--- PROVIDED MATERIAL Enclosed Below ---

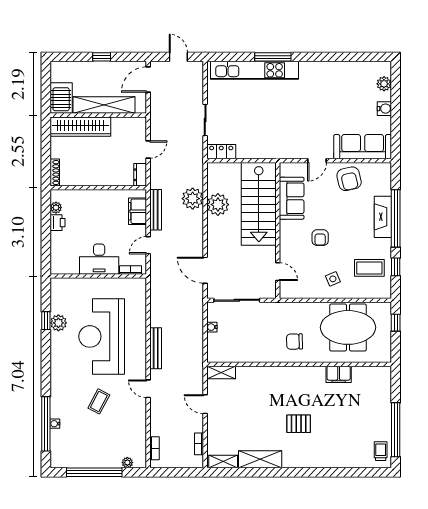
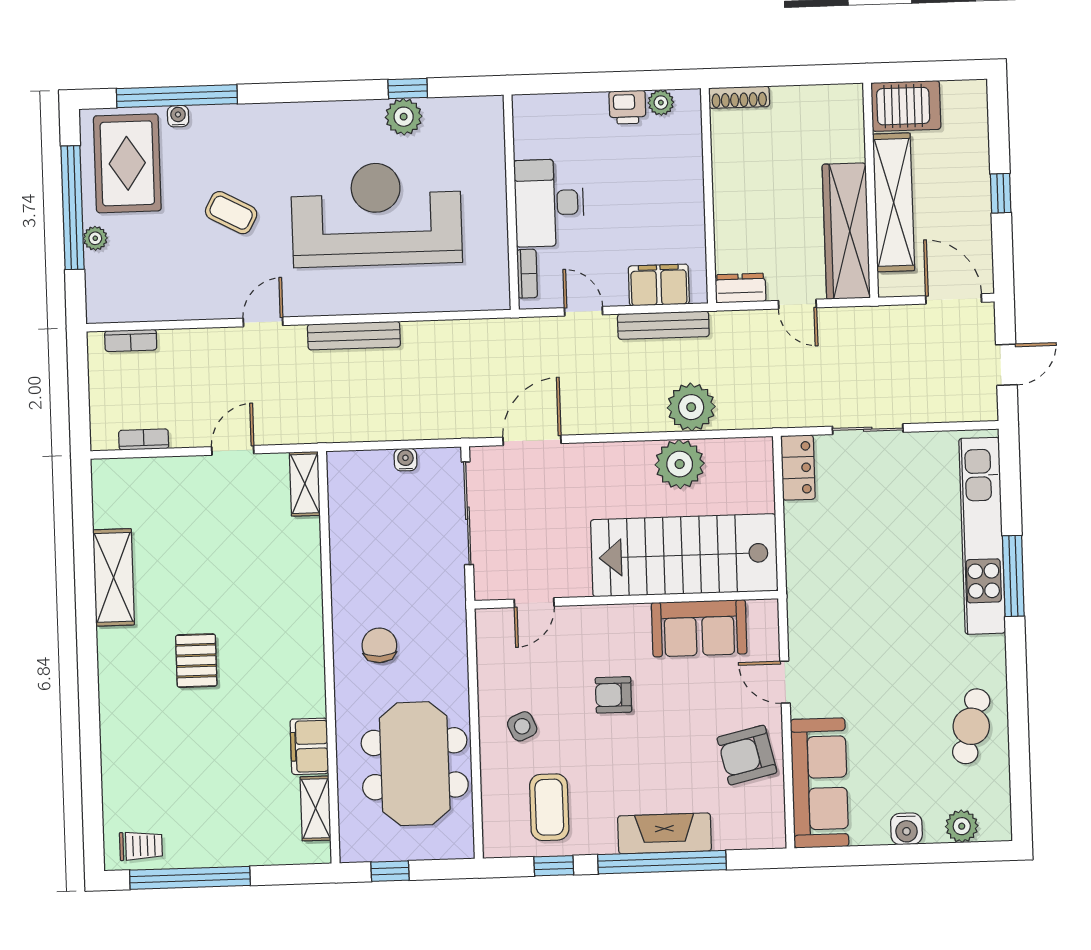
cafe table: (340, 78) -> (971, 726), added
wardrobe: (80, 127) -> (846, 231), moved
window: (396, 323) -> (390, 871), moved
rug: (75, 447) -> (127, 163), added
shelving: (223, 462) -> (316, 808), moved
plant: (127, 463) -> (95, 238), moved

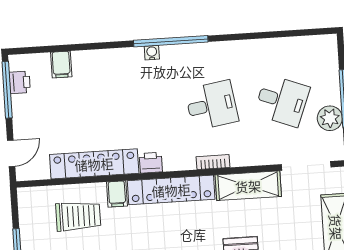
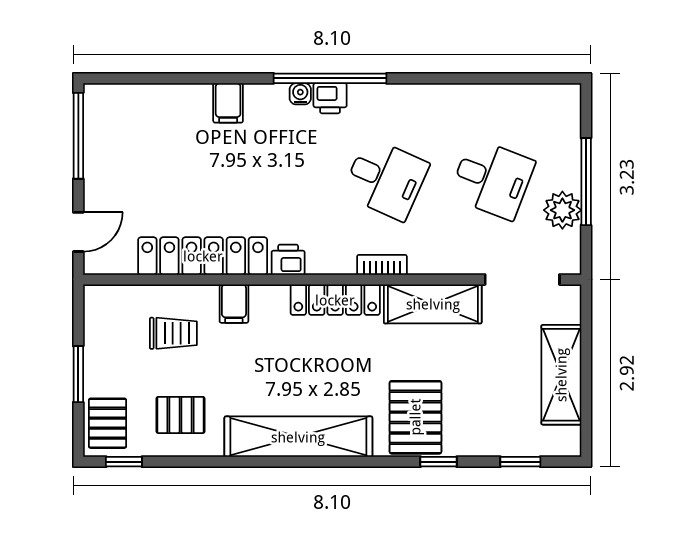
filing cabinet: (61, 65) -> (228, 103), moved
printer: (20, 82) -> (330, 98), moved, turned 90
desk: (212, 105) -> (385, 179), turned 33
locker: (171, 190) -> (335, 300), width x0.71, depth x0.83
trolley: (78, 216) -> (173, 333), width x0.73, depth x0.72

--- End of Enclosed PROVIDED MATERIAL ---

● **WHAT NEEDS TO BE DONE**
Restate word for word, and only, the lines from the line that contains "shelving: (223, 462) -> (316, 808), moved" through the end of the data, both included; pictures are not part of the copy.

● **EXPECTED OUTPUT**
shelving: (223, 462) -> (316, 808), moved
plant: (127, 463) -> (95, 238), moved

filing cabinet: (61, 65) -> (228, 103), moved
printer: (20, 82) -> (330, 98), moved, turned 90
desk: (212, 105) -> (385, 179), turned 33
locker: (171, 190) -> (335, 300), width x0.71, depth x0.83
trolley: (78, 216) -> (173, 333), width x0.73, depth x0.72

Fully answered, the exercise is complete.